WHAT YOU SHOULD DO: Everything from the line containing "(356, 123) = (726, 122): grey" through the line containing "(669, 493) = (303, 481): black" should be repeated exactly, and nothing else from the data.

Top of DATA UNDER STUDY

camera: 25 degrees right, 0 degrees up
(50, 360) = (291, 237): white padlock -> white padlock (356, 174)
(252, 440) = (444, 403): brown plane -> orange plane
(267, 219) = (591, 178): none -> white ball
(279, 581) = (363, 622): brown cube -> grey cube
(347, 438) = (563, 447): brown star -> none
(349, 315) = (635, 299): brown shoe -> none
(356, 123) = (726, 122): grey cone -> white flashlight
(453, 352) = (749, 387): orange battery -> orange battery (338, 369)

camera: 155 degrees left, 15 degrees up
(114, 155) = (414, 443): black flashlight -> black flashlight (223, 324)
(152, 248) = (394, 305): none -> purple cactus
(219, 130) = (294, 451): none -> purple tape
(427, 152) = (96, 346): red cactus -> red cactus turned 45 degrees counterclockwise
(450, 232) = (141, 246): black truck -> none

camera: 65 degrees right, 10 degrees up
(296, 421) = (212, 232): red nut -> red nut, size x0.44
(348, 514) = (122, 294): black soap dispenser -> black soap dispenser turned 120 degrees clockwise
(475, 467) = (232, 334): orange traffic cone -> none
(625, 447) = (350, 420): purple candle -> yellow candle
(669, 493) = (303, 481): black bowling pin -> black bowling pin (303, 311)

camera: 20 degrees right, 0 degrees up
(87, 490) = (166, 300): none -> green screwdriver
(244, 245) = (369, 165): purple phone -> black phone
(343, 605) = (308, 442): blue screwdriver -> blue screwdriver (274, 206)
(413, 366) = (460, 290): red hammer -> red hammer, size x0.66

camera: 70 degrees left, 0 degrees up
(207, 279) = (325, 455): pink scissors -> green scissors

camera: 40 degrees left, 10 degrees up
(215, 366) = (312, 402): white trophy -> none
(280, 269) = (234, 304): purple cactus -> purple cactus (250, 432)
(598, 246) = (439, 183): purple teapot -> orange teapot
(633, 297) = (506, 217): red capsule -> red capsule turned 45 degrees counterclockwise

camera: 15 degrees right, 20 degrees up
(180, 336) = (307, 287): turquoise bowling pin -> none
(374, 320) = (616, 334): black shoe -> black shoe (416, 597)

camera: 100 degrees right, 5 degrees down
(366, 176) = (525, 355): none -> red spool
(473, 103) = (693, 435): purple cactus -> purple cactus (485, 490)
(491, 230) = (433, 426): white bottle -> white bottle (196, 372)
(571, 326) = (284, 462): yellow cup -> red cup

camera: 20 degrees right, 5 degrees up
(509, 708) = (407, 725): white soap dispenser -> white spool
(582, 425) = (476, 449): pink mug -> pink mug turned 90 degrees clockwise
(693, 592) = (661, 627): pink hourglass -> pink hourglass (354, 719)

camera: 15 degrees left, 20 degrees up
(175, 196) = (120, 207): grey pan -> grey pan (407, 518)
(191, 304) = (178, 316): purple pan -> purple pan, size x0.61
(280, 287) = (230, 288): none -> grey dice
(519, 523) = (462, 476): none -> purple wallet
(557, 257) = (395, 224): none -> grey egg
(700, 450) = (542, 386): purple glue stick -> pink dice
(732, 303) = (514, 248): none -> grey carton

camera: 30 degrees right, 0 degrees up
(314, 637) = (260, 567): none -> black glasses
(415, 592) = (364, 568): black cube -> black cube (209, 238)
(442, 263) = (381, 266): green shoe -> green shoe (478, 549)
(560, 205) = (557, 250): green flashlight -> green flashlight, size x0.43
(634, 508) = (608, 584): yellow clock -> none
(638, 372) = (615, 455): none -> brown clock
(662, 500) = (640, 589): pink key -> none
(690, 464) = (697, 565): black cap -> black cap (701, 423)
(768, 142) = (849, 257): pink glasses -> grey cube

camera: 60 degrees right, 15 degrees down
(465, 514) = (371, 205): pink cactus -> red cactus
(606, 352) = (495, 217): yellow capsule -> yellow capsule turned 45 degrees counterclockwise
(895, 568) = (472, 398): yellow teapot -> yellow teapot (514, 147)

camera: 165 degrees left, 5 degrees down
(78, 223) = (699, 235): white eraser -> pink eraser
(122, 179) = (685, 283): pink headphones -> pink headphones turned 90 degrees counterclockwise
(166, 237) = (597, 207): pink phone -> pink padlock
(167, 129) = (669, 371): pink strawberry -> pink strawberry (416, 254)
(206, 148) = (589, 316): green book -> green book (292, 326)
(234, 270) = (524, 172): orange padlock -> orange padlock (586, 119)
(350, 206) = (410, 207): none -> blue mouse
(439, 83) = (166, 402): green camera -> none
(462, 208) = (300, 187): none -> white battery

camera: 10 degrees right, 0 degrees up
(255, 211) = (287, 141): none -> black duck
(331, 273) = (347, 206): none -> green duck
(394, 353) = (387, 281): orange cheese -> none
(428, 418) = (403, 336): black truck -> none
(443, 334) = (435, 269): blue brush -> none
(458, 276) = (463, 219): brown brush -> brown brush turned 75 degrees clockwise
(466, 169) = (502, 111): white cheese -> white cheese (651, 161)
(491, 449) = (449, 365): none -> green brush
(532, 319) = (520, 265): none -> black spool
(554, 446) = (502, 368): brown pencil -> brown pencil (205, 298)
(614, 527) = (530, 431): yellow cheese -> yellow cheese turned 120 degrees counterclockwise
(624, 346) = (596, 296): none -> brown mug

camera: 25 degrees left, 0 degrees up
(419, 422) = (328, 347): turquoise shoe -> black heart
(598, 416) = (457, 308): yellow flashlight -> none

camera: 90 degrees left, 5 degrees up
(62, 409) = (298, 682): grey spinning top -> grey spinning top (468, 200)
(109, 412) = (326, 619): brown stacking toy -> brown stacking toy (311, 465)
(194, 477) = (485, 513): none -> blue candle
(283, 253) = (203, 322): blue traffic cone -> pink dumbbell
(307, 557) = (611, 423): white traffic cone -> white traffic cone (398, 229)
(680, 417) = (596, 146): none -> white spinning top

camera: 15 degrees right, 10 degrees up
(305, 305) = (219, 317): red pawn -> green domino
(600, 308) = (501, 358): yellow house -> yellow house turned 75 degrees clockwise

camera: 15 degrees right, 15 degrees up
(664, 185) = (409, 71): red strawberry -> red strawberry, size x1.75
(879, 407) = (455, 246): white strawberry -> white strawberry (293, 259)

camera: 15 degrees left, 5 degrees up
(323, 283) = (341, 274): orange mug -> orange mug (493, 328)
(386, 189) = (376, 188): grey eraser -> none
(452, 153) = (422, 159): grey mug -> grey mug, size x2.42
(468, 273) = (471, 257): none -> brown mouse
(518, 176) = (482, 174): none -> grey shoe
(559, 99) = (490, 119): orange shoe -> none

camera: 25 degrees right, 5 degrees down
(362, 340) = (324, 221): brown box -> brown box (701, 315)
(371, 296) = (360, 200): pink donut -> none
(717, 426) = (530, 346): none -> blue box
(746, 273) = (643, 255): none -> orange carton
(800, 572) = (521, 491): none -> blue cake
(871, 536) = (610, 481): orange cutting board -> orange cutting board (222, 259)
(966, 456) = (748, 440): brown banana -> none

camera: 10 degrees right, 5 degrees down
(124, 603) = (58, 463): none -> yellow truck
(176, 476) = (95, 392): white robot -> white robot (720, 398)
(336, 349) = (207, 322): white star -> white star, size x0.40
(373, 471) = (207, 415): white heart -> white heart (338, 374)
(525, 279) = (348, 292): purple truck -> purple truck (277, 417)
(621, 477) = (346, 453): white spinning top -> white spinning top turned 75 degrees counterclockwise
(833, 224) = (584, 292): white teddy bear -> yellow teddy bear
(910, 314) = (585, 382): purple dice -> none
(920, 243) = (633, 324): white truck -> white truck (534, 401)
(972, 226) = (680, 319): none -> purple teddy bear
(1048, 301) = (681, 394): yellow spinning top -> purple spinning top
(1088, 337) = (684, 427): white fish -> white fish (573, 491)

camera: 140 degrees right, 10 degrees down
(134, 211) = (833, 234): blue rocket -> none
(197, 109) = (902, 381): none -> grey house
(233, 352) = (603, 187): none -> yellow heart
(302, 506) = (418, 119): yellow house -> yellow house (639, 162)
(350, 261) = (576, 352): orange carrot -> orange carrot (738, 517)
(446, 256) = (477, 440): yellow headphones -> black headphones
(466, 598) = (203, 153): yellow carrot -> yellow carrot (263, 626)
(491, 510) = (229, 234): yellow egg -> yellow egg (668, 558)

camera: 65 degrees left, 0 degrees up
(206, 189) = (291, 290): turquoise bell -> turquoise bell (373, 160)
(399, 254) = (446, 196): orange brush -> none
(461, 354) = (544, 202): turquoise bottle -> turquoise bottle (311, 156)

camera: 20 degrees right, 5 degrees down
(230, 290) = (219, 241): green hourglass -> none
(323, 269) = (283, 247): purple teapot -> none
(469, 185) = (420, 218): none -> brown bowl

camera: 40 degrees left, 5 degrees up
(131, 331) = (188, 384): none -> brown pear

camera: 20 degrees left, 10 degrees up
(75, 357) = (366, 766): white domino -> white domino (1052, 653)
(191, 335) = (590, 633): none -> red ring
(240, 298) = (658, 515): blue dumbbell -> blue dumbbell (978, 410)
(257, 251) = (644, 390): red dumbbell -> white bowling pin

Bottom of DATA UNDER STUDY

RESPONSE TO THIS EXERCISE:
(356, 123) = (726, 122): grey cone -> white flashlight
(453, 352) = (749, 387): orange battery -> orange battery (338, 369)

camera: 155 degrees left, 15 degrees up
(114, 155) = (414, 443): black flashlight -> black flashlight (223, 324)
(152, 248) = (394, 305): none -> purple cactus
(219, 130) = (294, 451): none -> purple tape
(427, 152) = (96, 346): red cactus -> red cactus turned 45 degrees counterclockwise
(450, 232) = (141, 246): black truck -> none

camera: 65 degrees right, 10 degrees up
(296, 421) = (212, 232): red nut -> red nut, size x0.44
(348, 514) = (122, 294): black soap dispenser -> black soap dispenser turned 120 degrees clockwise
(475, 467) = (232, 334): orange traffic cone -> none
(625, 447) = (350, 420): purple candle -> yellow candle
(669, 493) = (303, 481): black bowling pin -> black bowling pin (303, 311)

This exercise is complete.